*GOAL OF THE EXERCISE:*
Look through the data below. Collect every line where the word "round" occurs.

═════ GIVEN INFORMATION ═════

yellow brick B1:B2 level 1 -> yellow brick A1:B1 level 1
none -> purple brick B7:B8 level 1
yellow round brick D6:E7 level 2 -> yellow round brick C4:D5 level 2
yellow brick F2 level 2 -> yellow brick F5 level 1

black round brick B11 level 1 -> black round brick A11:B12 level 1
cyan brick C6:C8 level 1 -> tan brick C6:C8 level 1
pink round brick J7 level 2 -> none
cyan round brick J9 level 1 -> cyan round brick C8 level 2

═════
═════ GIVEN INFORMATION ═════

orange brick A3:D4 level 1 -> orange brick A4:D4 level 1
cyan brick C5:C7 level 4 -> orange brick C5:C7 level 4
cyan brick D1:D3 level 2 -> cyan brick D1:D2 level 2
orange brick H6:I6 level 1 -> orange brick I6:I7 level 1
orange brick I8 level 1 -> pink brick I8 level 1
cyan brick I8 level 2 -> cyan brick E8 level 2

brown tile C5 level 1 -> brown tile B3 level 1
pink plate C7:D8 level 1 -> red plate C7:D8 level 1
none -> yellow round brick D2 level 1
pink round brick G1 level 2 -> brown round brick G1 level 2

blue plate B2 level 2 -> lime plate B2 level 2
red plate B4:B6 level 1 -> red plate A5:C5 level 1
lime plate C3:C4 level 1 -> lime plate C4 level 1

═════

*RESPONSE:*
yellow round brick D6:E7 level 2 -> yellow round brick C4:D5 level 2
black round brick B11 level 1 -> black round brick A11:B12 level 1
pink round brick J7 level 2 -> none
cyan round brick J9 level 1 -> cyan round brick C8 level 2
none -> yellow round brick D2 level 1
pink round brick G1 level 2 -> brown round brick G1 level 2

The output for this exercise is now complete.